*** Opening of PROVIDED DATA ***

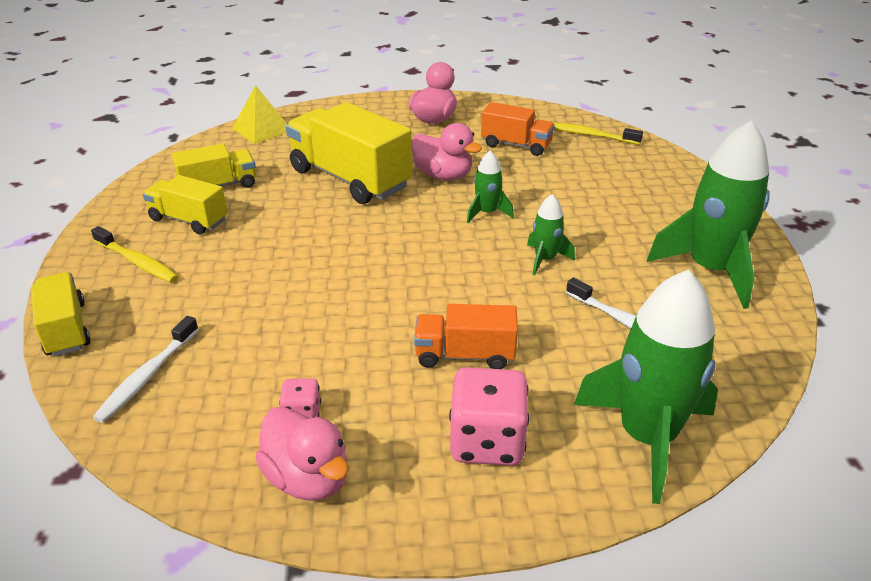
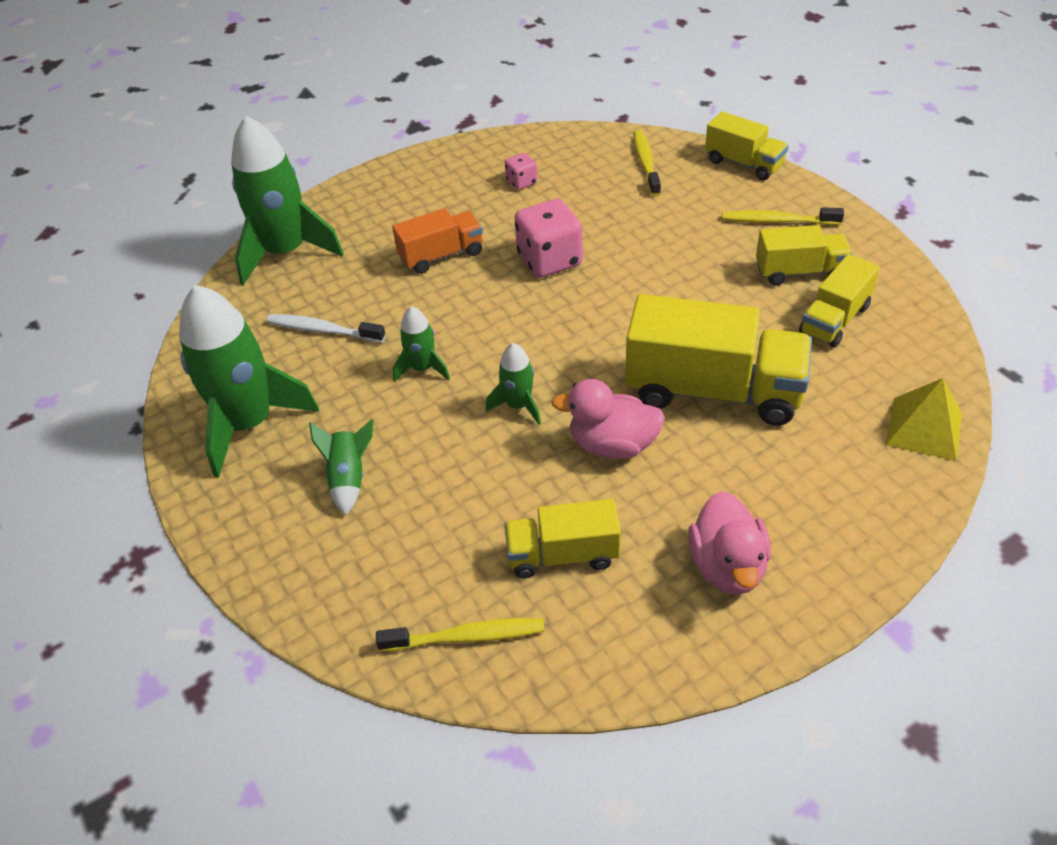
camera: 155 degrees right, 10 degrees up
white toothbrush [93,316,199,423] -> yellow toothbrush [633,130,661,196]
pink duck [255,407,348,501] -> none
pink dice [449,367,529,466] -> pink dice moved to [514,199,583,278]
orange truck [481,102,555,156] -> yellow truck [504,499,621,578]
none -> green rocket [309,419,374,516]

*** Close of PROVIDED DATA ***

**WORK TASK:** Exactly the lines between the one containing "orange truck [481,102,555,156]" and the end of the material, both ends included, must be retyped, with nothing added.

**FINISHED TASK:**
orange truck [481,102,555,156] -> yellow truck [504,499,621,578]
none -> green rocket [309,419,374,516]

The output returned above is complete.